### Supplied information

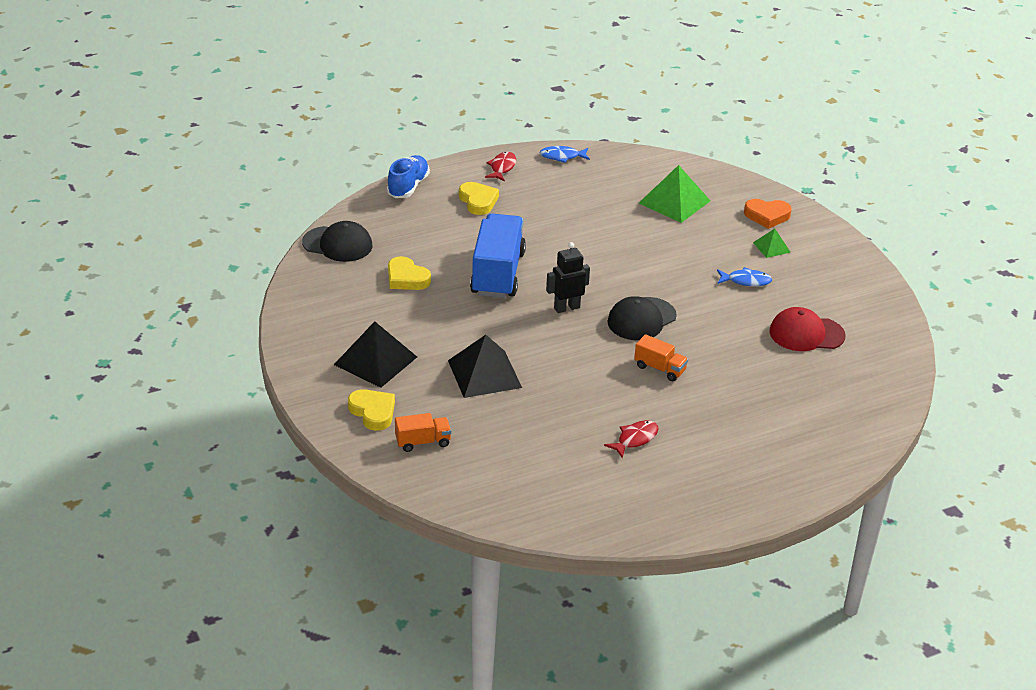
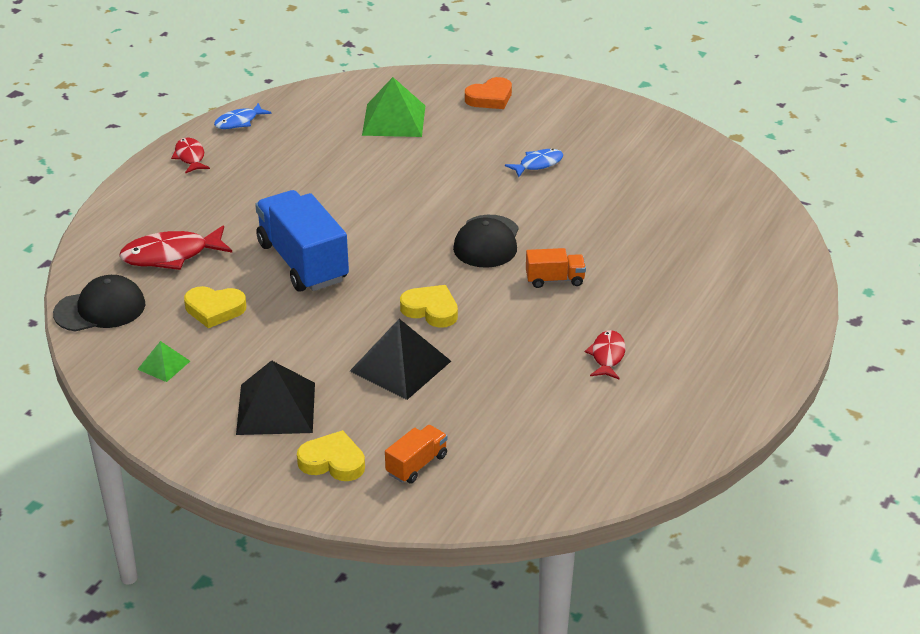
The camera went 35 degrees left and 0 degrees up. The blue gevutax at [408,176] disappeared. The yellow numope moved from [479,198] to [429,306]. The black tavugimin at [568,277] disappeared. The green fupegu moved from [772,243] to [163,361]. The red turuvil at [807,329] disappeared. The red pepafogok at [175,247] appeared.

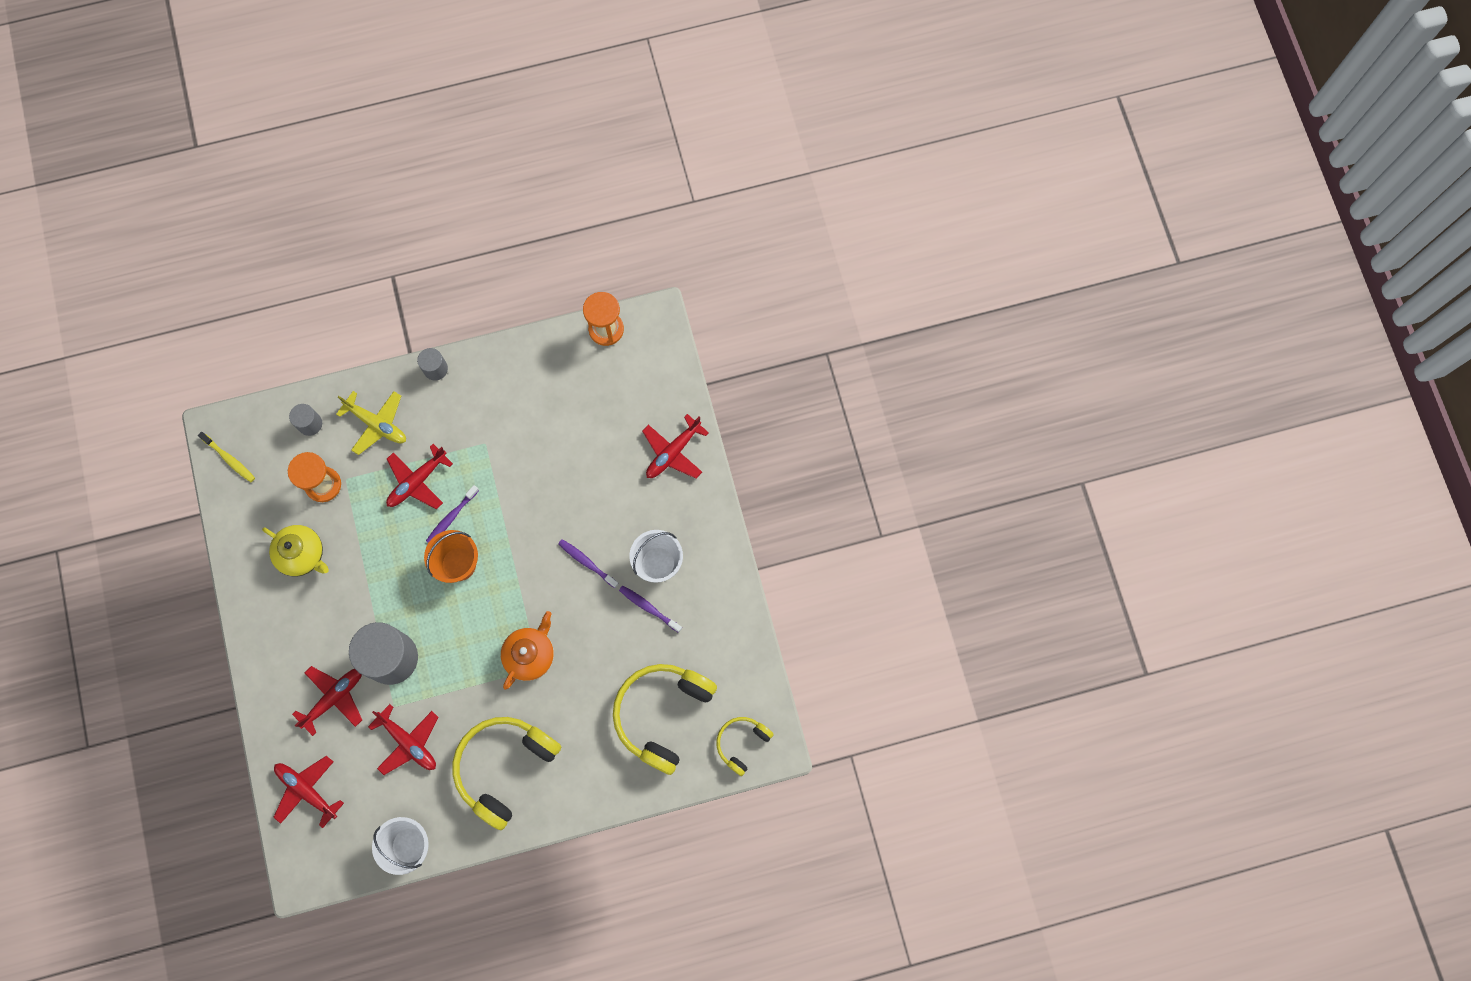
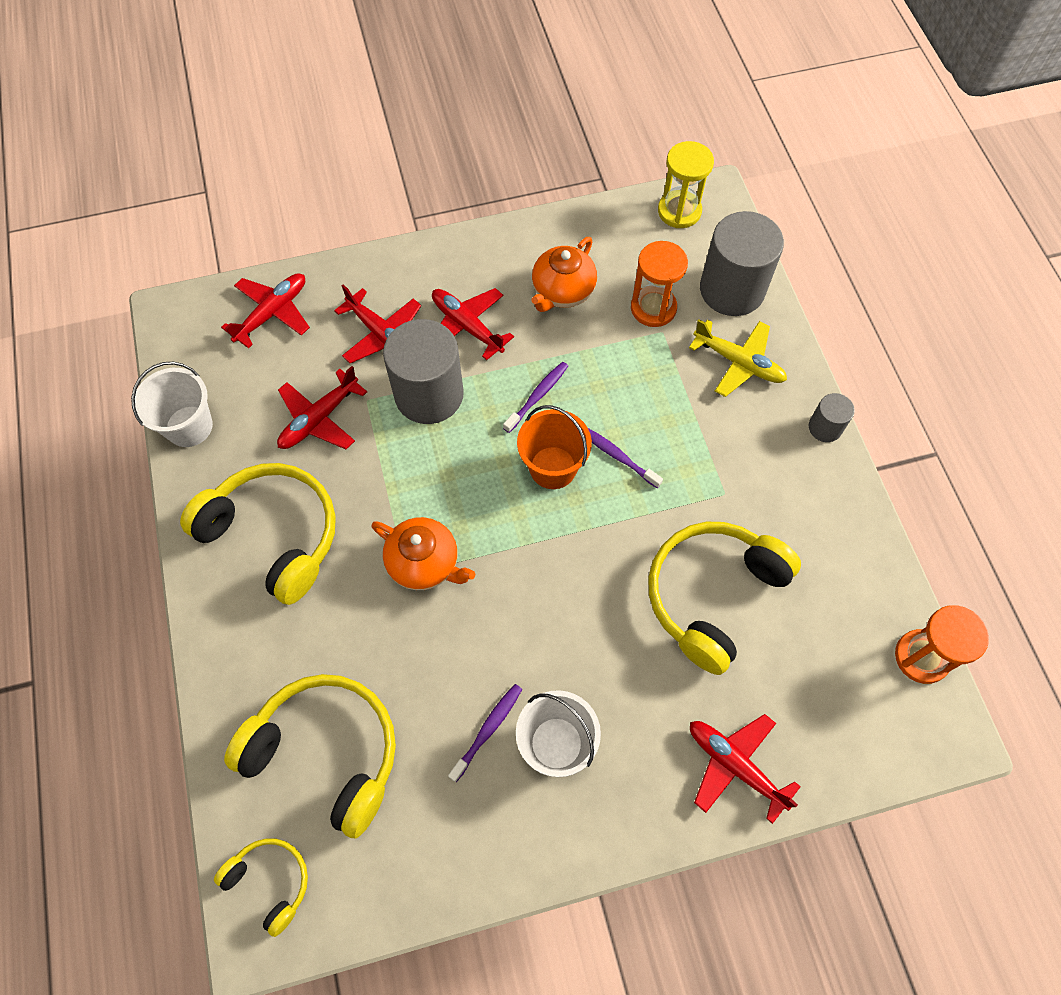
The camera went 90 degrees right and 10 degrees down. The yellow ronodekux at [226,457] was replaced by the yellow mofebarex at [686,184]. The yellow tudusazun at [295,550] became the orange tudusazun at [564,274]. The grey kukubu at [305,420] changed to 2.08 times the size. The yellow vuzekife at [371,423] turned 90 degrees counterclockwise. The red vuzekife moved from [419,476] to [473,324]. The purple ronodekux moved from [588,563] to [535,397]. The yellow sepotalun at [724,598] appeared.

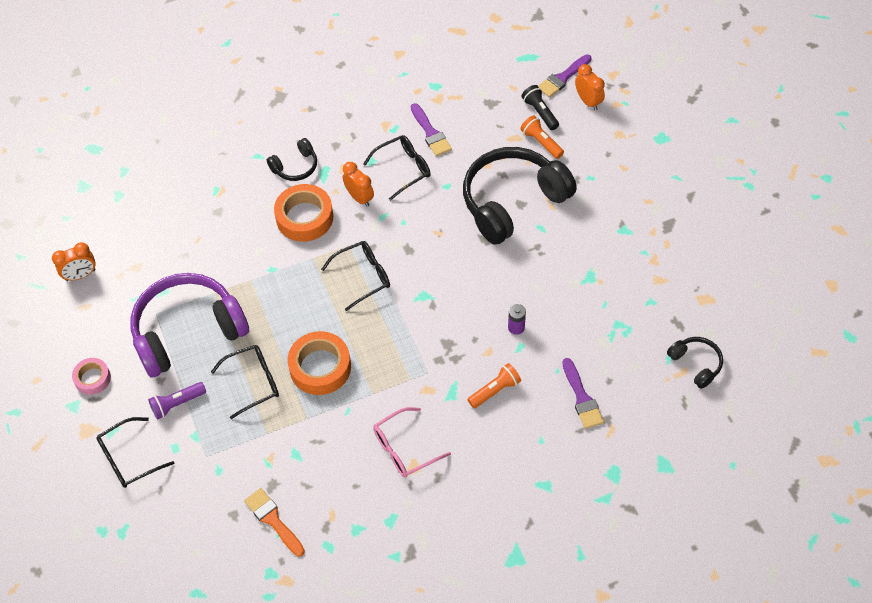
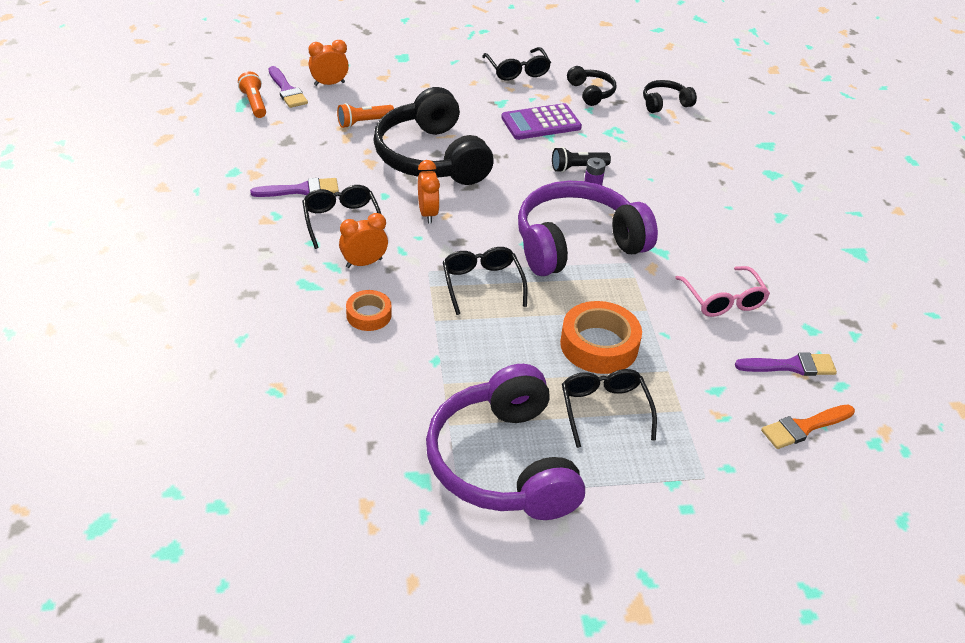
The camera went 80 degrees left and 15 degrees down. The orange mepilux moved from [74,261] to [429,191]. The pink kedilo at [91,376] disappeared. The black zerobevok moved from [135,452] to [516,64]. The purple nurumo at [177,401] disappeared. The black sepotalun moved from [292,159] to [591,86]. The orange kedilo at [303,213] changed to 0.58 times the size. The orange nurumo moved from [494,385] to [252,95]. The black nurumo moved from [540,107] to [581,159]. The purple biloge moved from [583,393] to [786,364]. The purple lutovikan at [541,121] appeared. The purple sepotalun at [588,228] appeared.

### Instructions for the task
Omit the pictures. Repeat the rest of the data exactly.

### The completed task
The camera went 35 degrees left and 0 degrees up. The blue gevutax at [408,176] disappeared. The yellow numope moved from [479,198] to [429,306]. The black tavugimin at [568,277] disappeared. The green fupegu moved from [772,243] to [163,361]. The red turuvil at [807,329] disappeared. The red pepafogok at [175,247] appeared.

The camera went 90 degrees right and 10 degrees down. The yellow ronodekux at [226,457] was replaced by the yellow mofebarex at [686,184]. The yellow tudusazun at [295,550] became the orange tudusazun at [564,274]. The grey kukubu at [305,420] changed to 2.08 times the size. The yellow vuzekife at [371,423] turned 90 degrees counterclockwise. The red vuzekife moved from [419,476] to [473,324]. The purple ronodekux moved from [588,563] to [535,397]. The yellow sepotalun at [724,598] appeared.

The camera went 80 degrees left and 15 degrees down. The orange mepilux moved from [74,261] to [429,191]. The pink kedilo at [91,376] disappeared. The black zerobevok moved from [135,452] to [516,64]. The purple nurumo at [177,401] disappeared. The black sepotalun moved from [292,159] to [591,86]. The orange kedilo at [303,213] changed to 0.58 times the size. The orange nurumo moved from [494,385] to [252,95]. The black nurumo moved from [540,107] to [581,159]. The purple biloge moved from [583,393] to [786,364]. The purple lutovikan at [541,121] appeared. The purple sepotalun at [588,228] appeared.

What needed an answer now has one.